Description of the task: Two lines below mark the span: the one containing "teal donut [362" and the one containing "snow-white billfold [209". Set down both, plus every line between, exactly as they stand, and nothing else.

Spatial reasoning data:
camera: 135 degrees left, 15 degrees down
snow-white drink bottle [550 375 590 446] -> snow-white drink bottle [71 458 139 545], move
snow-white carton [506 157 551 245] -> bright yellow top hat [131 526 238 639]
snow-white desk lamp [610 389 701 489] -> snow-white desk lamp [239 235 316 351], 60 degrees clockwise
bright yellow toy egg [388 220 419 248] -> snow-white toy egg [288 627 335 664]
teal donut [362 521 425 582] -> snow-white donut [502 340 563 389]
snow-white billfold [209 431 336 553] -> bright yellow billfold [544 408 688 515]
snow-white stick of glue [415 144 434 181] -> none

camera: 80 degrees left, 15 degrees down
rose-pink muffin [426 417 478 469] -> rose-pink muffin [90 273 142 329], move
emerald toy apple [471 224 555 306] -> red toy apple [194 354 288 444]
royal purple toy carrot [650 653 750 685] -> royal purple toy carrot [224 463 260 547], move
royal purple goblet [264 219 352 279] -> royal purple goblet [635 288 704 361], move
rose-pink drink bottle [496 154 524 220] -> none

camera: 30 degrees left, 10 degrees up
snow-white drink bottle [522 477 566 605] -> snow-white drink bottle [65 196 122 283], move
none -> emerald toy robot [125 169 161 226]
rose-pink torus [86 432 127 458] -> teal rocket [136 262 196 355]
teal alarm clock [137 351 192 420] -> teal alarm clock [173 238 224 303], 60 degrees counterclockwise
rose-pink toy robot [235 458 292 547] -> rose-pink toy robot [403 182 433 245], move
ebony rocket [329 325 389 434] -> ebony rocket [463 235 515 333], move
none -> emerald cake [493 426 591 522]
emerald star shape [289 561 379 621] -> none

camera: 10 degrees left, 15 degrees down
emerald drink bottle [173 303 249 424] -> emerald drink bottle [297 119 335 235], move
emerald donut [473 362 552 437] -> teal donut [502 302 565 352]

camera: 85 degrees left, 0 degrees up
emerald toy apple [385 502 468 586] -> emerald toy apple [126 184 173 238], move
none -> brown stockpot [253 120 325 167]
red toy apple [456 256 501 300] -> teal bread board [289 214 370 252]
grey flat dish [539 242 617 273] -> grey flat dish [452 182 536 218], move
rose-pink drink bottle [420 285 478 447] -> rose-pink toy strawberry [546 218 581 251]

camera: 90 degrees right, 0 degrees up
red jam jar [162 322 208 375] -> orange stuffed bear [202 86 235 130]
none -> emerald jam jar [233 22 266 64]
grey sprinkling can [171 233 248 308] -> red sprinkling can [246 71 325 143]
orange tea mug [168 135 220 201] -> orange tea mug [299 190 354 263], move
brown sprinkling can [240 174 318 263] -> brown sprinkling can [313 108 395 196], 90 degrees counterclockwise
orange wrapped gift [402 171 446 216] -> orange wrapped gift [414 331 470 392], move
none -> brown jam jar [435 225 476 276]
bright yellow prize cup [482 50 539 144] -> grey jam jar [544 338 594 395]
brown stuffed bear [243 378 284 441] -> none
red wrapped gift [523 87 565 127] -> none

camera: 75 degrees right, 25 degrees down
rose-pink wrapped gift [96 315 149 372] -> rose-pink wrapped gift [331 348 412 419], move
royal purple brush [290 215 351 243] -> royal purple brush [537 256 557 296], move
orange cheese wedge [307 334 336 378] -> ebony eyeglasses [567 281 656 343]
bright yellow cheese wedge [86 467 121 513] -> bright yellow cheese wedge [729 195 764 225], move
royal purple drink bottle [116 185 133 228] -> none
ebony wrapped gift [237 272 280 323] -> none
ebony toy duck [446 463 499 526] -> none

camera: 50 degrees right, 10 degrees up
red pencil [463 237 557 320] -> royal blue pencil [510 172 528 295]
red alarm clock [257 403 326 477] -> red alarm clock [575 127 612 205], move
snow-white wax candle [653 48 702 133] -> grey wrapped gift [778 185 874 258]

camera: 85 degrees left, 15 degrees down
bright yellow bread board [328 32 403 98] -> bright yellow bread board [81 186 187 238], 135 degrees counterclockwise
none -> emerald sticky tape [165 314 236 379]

Written answer:
teal donut [362 521 425 582] -> snow-white donut [502 340 563 389]
snow-white billfold [209 431 336 553] -> bright yellow billfold [544 408 688 515]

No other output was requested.